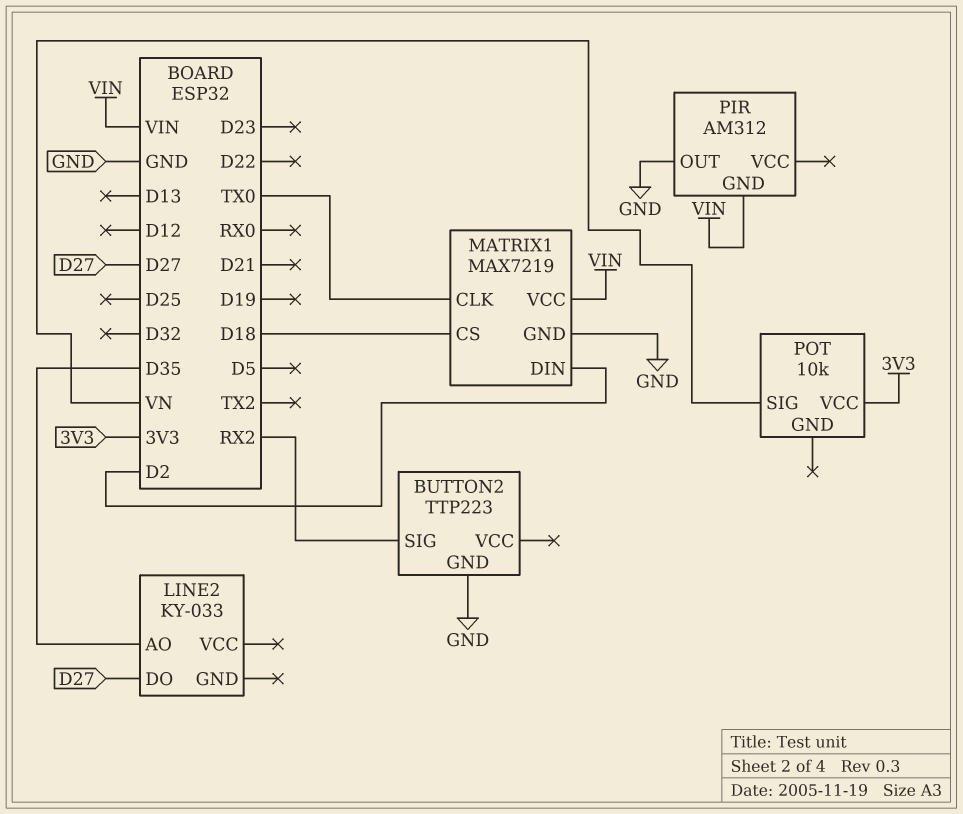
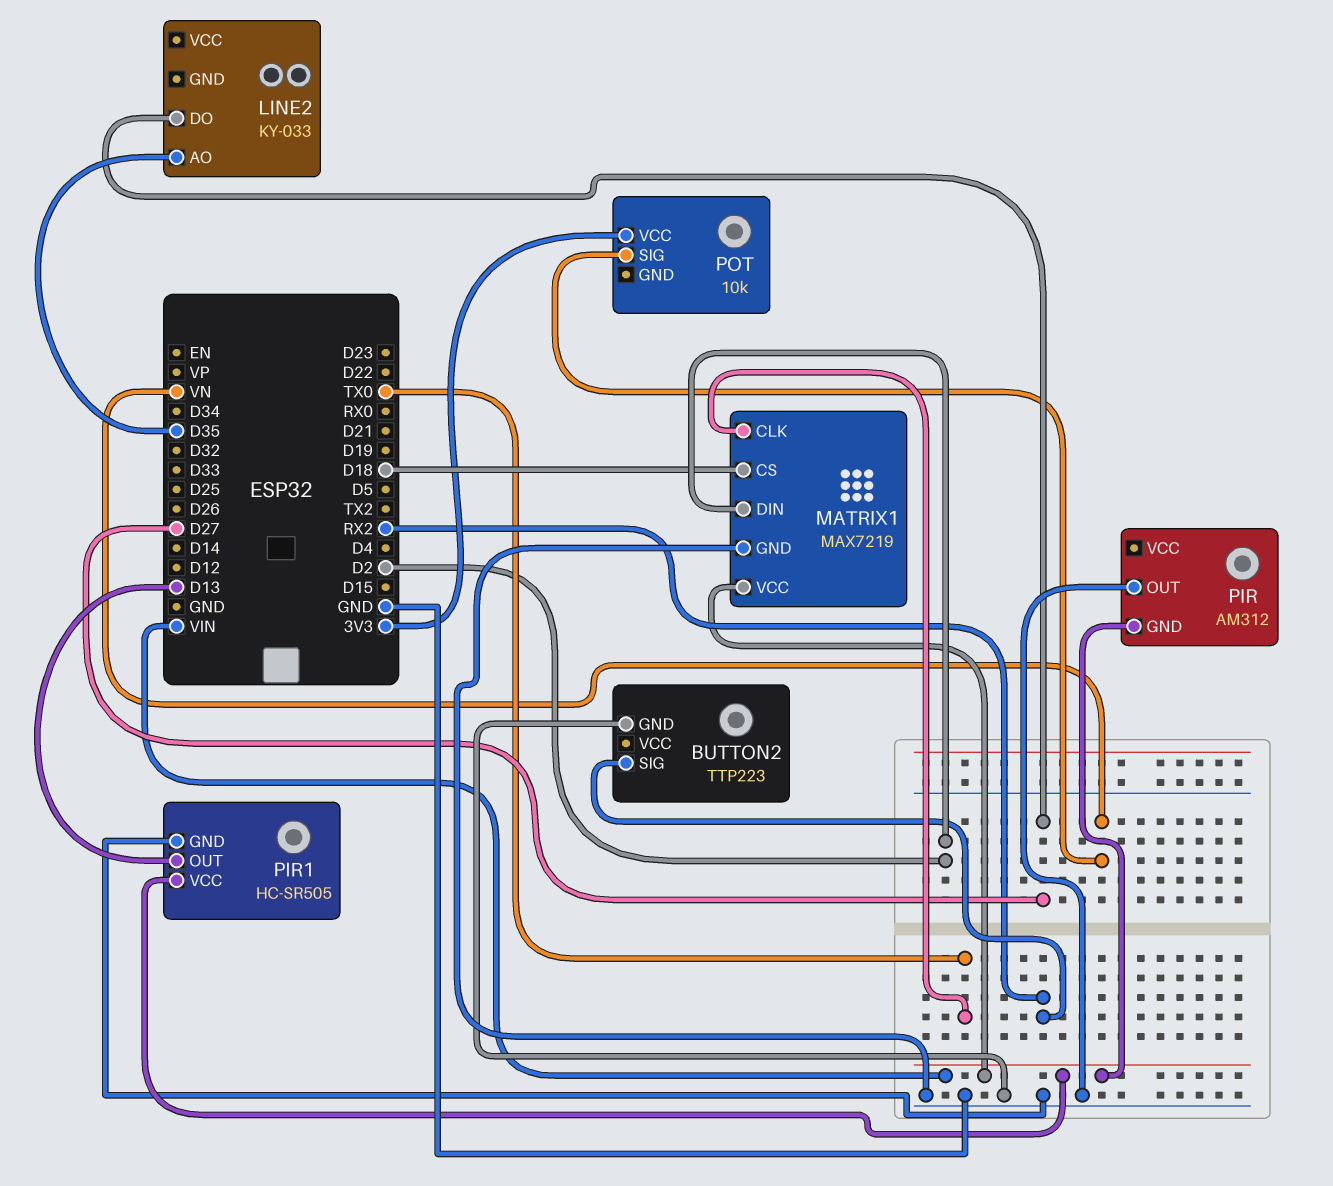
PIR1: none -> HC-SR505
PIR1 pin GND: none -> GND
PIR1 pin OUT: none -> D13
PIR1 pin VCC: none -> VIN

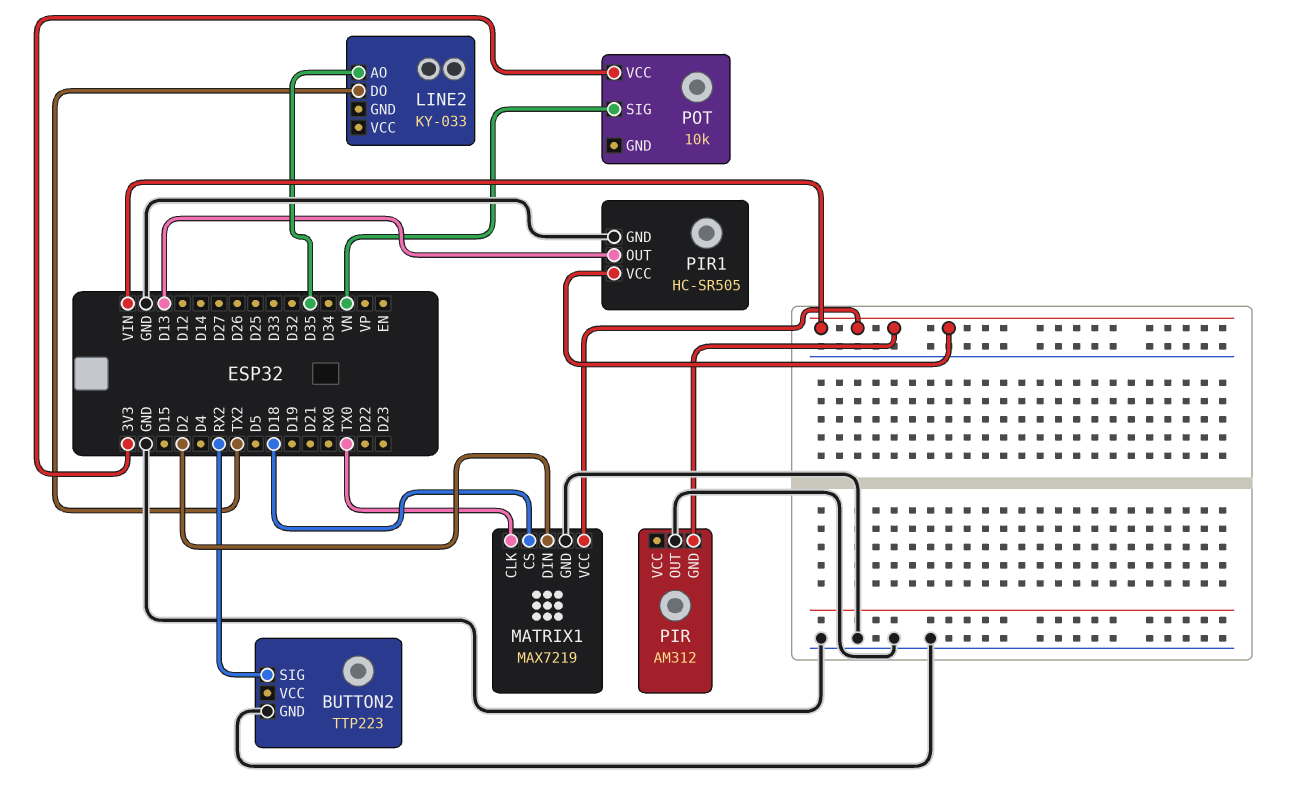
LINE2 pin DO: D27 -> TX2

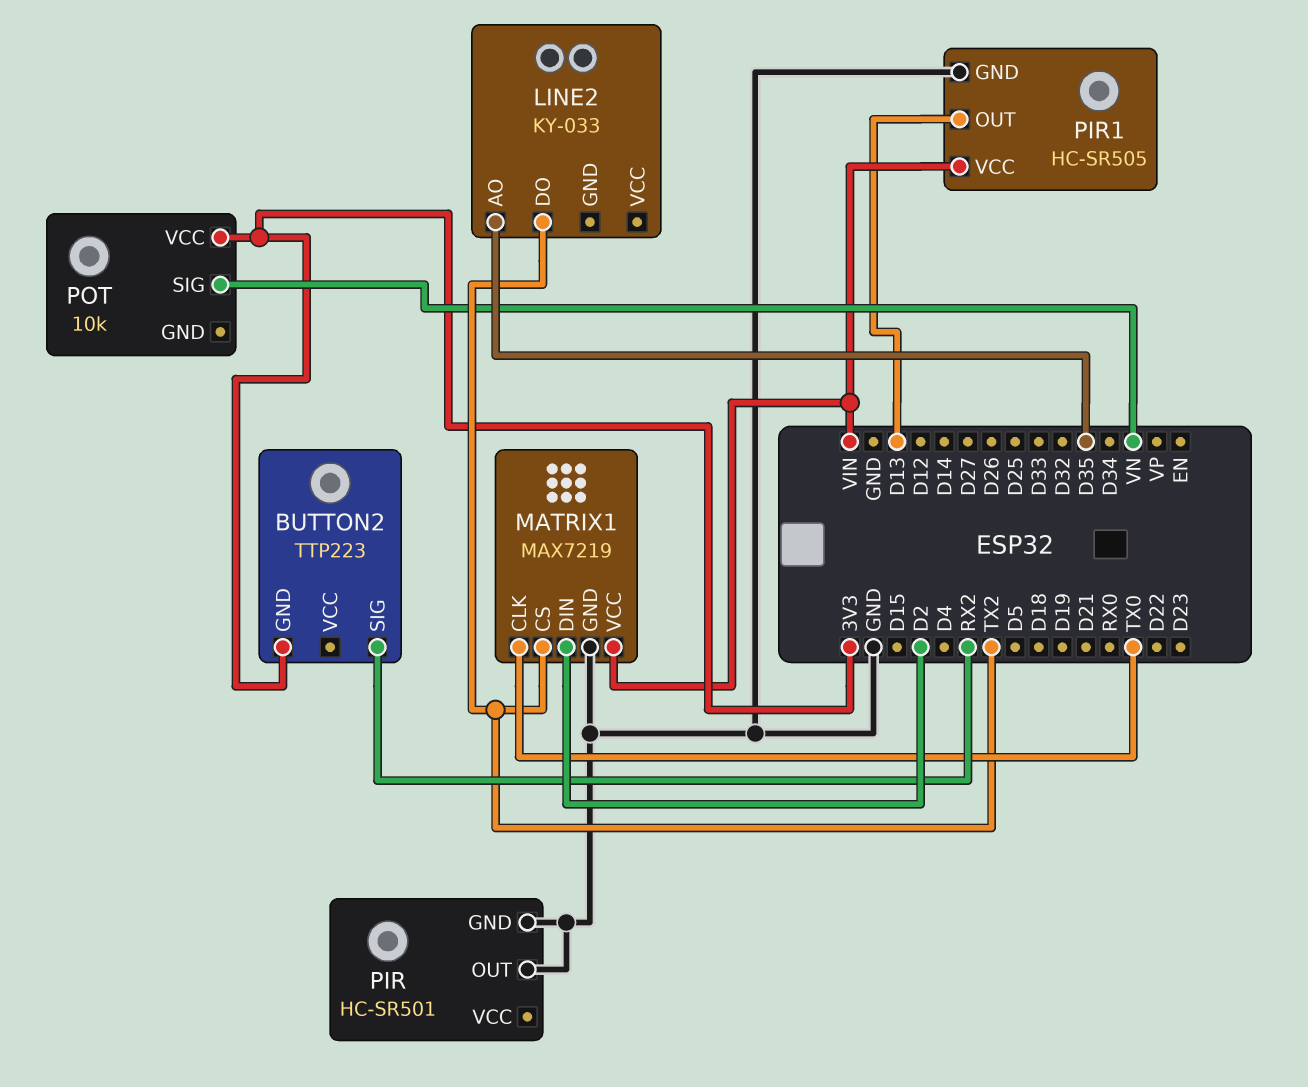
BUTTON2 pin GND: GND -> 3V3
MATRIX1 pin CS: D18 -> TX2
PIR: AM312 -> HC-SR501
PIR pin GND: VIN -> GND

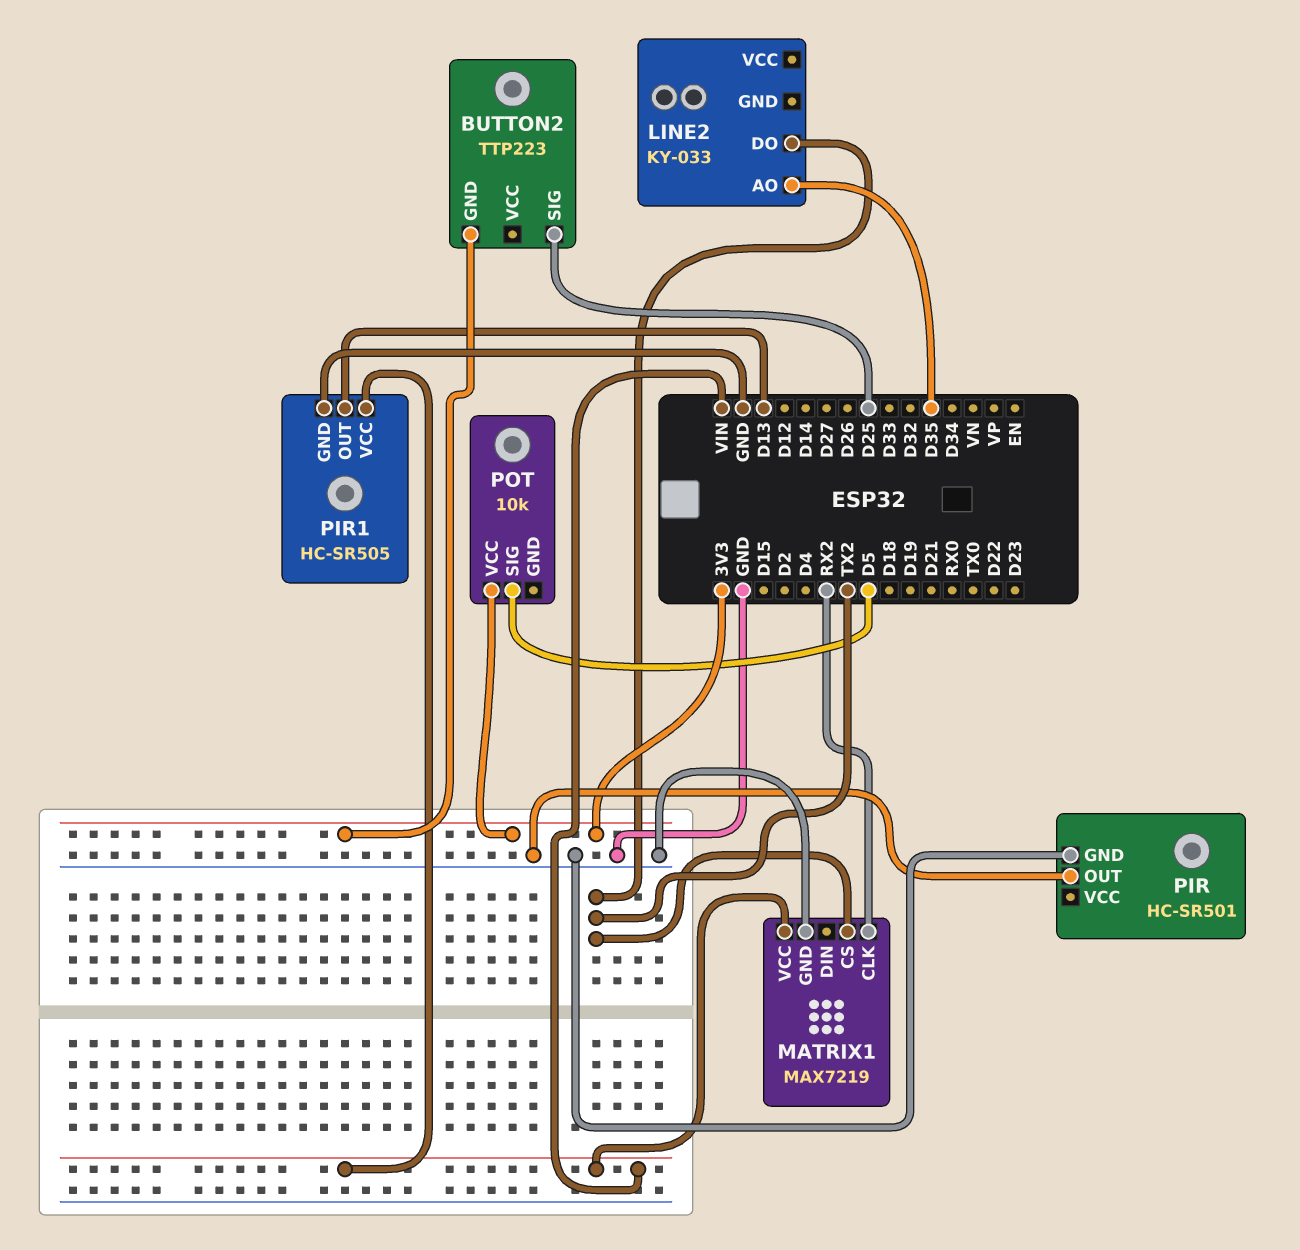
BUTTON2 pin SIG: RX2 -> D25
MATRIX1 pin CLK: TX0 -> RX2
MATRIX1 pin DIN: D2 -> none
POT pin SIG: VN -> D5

* _What you will do_
Skip the pictures and write out exactly the lines from the line containing "PIR1 pin OUT: none -> D13" through the end of the listing above.

* _Task solution_
PIR1 pin OUT: none -> D13
PIR1 pin VCC: none -> VIN

LINE2 pin DO: D27 -> TX2

BUTTON2 pin GND: GND -> 3V3
MATRIX1 pin CS: D18 -> TX2
PIR: AM312 -> HC-SR501
PIR pin GND: VIN -> GND

BUTTON2 pin SIG: RX2 -> D25
MATRIX1 pin CLK: TX0 -> RX2
MATRIX1 pin DIN: D2 -> none
POT pin SIG: VN -> D5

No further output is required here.